EXERCISE INSTRUCTIONS -
Skip the pictures. Repeat everything else in the records word for word.

(Beginning of DATASET EXTRACT)

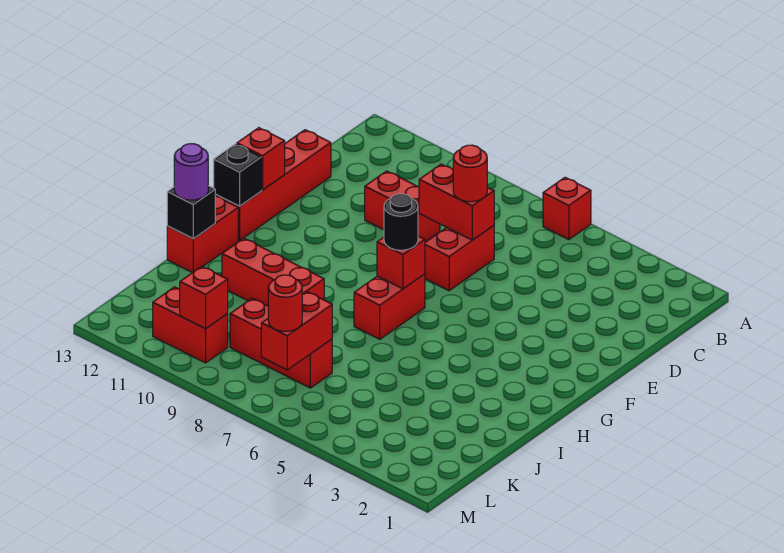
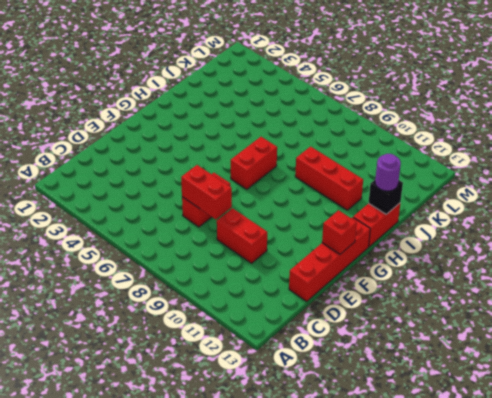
none -> red brick A6 level 1
none -> red brick K7:K9 level 1
none -> red brick L10:L11 level 1

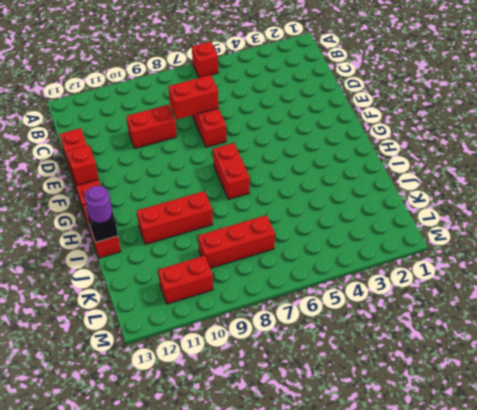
none -> red brick G7 level 2
none -> black brick G13 level 2
none -> red brick K7:L7 level 2

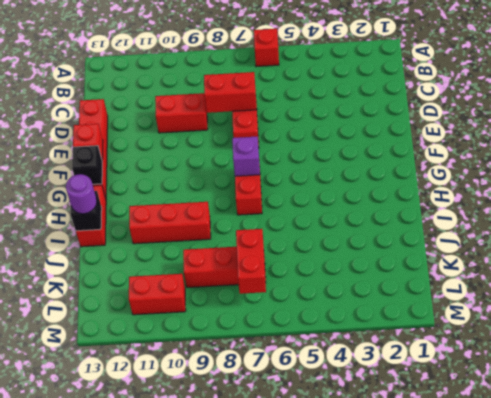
purple brick G7 level 2 -> red brick G7 level 2
none -> red brick L10 level 2
none -> red round brick D7 level 3
none -> black round brick G7 level 3

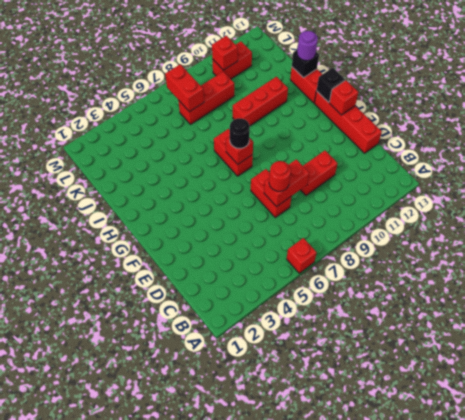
none -> red round brick L7 level 3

(End of DATASET EXTRACT)

ANSWER TO THIS EXERCISE -
none -> red brick A6 level 1
none -> red brick K7:K9 level 1
none -> red brick L10:L11 level 1

none -> red brick G7 level 2
none -> black brick G13 level 2
none -> red brick K7:L7 level 2

purple brick G7 level 2 -> red brick G7 level 2
none -> red brick L10 level 2
none -> red round brick D7 level 3
none -> black round brick G7 level 3

none -> red round brick L7 level 3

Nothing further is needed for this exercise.